══ Material shown

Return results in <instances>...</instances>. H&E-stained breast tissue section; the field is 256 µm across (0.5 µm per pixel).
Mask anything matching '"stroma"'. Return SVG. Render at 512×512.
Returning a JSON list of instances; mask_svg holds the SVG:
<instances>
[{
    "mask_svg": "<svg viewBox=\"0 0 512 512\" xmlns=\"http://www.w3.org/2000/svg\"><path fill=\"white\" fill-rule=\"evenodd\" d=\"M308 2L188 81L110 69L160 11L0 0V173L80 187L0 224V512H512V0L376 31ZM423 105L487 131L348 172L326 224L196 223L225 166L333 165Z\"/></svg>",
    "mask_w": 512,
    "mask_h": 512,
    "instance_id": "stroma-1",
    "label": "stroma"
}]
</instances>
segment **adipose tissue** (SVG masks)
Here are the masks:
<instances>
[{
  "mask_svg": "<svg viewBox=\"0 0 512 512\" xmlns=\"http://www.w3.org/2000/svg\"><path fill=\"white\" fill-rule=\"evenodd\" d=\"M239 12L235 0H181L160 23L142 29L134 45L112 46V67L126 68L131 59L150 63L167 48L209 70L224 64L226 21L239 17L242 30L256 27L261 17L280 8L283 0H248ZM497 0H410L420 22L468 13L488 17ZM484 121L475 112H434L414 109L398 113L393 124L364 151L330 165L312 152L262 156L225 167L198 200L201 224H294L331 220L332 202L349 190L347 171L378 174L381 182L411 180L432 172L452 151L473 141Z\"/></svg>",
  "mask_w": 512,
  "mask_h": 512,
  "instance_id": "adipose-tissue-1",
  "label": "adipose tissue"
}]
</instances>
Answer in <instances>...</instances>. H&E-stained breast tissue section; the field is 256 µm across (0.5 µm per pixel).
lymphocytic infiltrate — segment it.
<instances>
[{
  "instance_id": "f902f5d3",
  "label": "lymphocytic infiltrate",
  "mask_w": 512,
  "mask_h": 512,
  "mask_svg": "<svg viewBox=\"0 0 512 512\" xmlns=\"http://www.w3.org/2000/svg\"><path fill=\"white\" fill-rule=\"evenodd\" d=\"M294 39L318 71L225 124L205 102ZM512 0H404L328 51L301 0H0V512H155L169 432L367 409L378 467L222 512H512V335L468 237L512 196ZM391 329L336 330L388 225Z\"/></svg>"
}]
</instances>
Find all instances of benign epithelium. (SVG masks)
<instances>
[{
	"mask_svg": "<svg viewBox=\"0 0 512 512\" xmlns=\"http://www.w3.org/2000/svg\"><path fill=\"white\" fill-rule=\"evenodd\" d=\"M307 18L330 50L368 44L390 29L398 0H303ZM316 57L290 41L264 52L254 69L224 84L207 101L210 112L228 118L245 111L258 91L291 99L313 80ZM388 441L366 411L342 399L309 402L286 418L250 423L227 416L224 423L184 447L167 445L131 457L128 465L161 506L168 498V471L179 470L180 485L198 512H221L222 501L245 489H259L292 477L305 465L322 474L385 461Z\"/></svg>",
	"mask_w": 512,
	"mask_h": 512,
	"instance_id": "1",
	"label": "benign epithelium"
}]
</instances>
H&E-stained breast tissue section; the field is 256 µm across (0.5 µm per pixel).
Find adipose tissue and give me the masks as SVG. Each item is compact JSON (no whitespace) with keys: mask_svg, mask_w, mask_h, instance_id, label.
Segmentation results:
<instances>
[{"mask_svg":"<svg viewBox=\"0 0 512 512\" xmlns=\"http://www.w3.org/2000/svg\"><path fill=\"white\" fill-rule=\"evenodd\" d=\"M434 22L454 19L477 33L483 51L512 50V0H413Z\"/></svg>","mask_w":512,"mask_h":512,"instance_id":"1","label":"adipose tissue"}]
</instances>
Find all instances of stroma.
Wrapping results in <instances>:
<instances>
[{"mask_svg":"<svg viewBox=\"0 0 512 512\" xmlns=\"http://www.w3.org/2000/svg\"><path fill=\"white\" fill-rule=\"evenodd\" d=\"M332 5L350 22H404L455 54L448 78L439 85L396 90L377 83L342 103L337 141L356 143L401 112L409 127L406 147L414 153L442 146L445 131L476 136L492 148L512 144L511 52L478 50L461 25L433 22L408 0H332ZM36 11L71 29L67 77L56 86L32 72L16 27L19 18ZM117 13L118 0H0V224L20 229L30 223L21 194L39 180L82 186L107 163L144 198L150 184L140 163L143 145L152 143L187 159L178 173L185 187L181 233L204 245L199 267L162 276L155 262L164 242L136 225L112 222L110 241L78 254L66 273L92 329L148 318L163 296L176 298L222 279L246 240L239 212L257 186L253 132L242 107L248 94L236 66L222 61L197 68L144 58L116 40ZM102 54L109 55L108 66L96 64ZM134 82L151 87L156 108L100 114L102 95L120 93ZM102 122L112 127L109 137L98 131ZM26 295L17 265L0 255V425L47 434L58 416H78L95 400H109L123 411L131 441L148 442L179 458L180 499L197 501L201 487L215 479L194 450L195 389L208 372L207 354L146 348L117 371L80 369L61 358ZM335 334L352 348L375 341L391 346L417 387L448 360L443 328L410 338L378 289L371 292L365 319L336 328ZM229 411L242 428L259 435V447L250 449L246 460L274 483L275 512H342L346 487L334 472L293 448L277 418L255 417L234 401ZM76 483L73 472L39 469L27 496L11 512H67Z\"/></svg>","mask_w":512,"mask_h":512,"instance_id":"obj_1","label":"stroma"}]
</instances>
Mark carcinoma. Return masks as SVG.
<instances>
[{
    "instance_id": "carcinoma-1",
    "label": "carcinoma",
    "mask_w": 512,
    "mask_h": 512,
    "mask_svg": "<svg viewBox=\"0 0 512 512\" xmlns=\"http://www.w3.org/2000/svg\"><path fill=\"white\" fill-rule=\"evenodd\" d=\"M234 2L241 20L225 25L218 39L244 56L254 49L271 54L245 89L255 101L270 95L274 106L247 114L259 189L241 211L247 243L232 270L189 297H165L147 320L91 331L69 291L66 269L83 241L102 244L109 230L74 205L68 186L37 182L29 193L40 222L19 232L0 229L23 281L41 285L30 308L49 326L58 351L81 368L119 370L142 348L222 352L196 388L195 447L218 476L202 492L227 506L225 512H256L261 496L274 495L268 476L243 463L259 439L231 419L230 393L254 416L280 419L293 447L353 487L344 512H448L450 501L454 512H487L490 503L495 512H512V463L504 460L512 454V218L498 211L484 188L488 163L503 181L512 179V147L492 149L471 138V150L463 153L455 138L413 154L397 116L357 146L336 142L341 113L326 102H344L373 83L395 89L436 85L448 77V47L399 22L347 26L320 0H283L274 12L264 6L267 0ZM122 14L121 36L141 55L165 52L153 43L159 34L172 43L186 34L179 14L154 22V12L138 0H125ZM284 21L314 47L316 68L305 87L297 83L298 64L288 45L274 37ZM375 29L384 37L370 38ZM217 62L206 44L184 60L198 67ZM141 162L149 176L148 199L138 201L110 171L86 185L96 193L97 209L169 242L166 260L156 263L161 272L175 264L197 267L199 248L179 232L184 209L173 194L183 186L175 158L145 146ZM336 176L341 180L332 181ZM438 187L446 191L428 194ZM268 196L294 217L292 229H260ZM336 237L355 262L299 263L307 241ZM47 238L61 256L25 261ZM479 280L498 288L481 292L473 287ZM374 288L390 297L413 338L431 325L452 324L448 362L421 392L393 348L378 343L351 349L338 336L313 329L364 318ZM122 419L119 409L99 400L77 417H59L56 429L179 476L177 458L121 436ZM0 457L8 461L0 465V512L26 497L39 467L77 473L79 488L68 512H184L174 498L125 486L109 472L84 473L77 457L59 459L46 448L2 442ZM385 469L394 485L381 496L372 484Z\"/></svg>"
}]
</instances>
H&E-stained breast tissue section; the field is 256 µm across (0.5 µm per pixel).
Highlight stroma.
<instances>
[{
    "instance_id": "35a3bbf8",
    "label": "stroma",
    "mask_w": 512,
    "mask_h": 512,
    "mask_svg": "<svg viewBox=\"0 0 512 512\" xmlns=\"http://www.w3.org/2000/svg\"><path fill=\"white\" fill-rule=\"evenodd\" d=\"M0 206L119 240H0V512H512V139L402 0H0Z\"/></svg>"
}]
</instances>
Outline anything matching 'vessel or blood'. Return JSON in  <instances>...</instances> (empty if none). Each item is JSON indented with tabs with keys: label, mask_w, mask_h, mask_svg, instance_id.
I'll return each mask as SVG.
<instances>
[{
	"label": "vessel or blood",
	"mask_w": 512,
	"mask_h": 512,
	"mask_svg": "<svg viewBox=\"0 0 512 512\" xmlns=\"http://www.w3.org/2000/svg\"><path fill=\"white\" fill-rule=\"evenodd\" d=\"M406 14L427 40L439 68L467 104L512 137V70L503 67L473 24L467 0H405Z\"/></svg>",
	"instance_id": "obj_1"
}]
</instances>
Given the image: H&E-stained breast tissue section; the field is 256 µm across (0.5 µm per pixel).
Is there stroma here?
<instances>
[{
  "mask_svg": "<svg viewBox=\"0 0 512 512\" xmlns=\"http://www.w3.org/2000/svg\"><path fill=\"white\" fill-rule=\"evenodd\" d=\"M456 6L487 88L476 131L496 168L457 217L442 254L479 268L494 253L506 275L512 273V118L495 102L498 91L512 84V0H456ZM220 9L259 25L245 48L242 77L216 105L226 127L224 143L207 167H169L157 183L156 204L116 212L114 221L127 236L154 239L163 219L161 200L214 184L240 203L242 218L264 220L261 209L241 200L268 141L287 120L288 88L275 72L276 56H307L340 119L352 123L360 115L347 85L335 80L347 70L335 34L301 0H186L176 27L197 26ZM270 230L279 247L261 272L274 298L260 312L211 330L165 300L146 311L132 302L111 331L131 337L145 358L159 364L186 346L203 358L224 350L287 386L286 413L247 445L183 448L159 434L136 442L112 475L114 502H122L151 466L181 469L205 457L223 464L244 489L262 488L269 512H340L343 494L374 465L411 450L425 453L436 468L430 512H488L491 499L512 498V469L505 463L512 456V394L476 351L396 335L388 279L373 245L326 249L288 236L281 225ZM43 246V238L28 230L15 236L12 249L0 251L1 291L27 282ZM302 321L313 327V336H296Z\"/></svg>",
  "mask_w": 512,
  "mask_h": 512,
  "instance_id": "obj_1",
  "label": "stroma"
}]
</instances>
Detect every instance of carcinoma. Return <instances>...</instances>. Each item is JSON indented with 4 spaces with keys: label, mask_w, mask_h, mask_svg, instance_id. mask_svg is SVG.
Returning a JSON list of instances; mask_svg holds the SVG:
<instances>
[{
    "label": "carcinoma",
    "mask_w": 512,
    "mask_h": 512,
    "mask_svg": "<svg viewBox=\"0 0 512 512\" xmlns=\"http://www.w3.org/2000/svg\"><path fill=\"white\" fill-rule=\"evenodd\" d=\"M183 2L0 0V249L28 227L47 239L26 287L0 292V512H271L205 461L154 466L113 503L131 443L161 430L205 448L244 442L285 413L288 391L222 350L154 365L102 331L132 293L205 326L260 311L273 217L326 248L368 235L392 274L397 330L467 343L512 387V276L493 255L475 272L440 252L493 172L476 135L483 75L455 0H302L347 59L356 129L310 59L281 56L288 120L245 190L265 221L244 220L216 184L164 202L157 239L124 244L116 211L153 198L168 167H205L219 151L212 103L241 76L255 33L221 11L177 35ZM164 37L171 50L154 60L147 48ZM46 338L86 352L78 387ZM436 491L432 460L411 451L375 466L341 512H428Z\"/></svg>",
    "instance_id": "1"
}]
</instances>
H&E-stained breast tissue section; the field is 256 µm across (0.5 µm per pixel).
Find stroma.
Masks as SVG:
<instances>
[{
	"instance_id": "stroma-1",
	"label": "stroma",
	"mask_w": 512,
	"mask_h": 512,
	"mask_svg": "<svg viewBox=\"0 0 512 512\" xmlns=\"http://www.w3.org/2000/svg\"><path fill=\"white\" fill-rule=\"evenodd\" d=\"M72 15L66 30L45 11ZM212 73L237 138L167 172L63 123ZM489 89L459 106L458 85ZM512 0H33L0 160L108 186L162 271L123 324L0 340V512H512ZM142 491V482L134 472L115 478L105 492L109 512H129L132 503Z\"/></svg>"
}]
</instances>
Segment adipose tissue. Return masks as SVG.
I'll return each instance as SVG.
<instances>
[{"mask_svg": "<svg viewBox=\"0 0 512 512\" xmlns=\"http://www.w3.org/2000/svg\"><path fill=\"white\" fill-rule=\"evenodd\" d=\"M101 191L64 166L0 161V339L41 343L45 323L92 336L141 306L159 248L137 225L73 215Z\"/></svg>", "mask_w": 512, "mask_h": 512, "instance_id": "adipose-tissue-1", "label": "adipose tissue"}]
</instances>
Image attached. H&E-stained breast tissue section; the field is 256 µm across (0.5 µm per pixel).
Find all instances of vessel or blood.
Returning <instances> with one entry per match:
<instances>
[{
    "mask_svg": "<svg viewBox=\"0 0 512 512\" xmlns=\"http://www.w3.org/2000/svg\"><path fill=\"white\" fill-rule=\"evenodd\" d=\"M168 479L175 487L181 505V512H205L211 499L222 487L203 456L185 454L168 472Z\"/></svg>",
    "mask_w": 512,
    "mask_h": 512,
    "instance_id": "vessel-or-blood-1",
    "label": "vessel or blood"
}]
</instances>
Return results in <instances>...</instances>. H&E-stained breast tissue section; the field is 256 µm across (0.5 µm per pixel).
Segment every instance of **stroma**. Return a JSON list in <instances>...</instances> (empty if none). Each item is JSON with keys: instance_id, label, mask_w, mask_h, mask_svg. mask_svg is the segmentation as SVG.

════

§ Job
Can you quote exactly the lines from the one containing "Find all instances of vessel or blood." through the last line of the records above, and nothing else?

§ Written response
Find all instances of vessel or blood.
Returning <instances> with one entry per match:
<instances>
[{
    "mask_svg": "<svg viewBox=\"0 0 512 512\" xmlns=\"http://www.w3.org/2000/svg\"><path fill=\"white\" fill-rule=\"evenodd\" d=\"M168 479L175 487L181 505V512H205L211 499L222 487L203 456L185 454L168 472Z\"/></svg>",
    "mask_w": 512,
    "mask_h": 512,
    "instance_id": "vessel-or-blood-1",
    "label": "vessel or blood"
}]
</instances>
Return results in <instances>...</instances>. H&E-stained breast tissue section; the field is 256 µm across (0.5 µm per pixel).
Segment every instance of **stroma**. Return a JSON list in <instances>...</instances> (empty if none). Each item is JSON with keys: instance_id, label, mask_w, mask_h, mask_svg. mask_svg is the segmentation as SVG.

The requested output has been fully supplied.